» The problem
Of the lines listed below, return exactly those that run from the line containing "turquoise can [51,322,134,431] -> none" through the line containing "brown capsule [365,283,428,313]", both included.

» Records for processing
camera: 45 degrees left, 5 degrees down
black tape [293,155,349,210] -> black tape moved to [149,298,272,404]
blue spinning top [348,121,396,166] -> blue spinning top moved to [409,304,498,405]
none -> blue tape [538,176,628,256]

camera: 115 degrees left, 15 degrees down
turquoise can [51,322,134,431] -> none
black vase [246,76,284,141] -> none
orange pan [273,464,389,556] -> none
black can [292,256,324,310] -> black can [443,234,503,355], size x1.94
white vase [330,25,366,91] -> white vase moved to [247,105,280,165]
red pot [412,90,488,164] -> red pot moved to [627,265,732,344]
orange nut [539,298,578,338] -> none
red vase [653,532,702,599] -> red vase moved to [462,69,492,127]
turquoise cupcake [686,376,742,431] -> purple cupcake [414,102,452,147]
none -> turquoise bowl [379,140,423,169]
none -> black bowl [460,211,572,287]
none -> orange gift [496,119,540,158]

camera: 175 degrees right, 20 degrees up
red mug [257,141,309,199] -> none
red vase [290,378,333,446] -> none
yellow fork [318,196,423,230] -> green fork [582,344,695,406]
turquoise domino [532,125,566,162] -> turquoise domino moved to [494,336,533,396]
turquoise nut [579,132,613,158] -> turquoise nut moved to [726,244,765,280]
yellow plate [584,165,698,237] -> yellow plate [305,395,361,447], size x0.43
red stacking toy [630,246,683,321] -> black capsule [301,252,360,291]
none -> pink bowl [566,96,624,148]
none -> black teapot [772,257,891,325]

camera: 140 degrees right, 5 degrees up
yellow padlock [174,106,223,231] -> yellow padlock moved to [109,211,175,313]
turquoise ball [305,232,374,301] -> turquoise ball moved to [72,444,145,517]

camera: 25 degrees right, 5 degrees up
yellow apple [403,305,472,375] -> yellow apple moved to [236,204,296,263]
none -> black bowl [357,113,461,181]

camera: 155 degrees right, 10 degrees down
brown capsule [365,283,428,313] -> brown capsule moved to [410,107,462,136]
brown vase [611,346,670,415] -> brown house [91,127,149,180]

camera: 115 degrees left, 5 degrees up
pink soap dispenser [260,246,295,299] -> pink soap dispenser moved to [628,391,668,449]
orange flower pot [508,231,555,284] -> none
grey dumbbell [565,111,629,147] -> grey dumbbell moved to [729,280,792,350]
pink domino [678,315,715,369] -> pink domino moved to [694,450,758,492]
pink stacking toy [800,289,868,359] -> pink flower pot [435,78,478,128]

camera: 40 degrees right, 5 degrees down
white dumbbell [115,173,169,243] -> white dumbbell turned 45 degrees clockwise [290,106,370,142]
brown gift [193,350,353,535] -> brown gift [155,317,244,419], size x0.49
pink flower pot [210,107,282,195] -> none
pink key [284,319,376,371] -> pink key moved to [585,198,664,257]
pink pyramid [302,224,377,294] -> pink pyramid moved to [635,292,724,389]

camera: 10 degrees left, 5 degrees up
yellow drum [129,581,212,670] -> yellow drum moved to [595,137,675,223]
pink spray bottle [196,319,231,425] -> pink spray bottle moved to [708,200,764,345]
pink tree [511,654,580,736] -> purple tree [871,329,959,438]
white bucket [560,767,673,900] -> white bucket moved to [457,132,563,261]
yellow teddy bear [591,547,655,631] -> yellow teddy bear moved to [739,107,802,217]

» Task solution
turquoise can [51,322,134,431] -> none
black vase [246,76,284,141] -> none
orange pan [273,464,389,556] -> none
black can [292,256,324,310] -> black can [443,234,503,355], size x1.94
white vase [330,25,366,91] -> white vase moved to [247,105,280,165]
red pot [412,90,488,164] -> red pot moved to [627,265,732,344]
orange nut [539,298,578,338] -> none
red vase [653,532,702,599] -> red vase moved to [462,69,492,127]
turquoise cupcake [686,376,742,431] -> purple cupcake [414,102,452,147]
none -> turquoise bowl [379,140,423,169]
none -> black bowl [460,211,572,287]
none -> orange gift [496,119,540,158]

camera: 175 degrees right, 20 degrees up
red mug [257,141,309,199] -> none
red vase [290,378,333,446] -> none
yellow fork [318,196,423,230] -> green fork [582,344,695,406]
turquoise domino [532,125,566,162] -> turquoise domino moved to [494,336,533,396]
turquoise nut [579,132,613,158] -> turquoise nut moved to [726,244,765,280]
yellow plate [584,165,698,237] -> yellow plate [305,395,361,447], size x0.43
red stacking toy [630,246,683,321] -> black capsule [301,252,360,291]
none -> pink bowl [566,96,624,148]
none -> black teapot [772,257,891,325]

camera: 140 degrees right, 5 degrees up
yellow padlock [174,106,223,231] -> yellow padlock moved to [109,211,175,313]
turquoise ball [305,232,374,301] -> turquoise ball moved to [72,444,145,517]

camera: 25 degrees right, 5 degrees up
yellow apple [403,305,472,375] -> yellow apple moved to [236,204,296,263]
none -> black bowl [357,113,461,181]

camera: 155 degrees right, 10 degrees down
brown capsule [365,283,428,313] -> brown capsule moved to [410,107,462,136]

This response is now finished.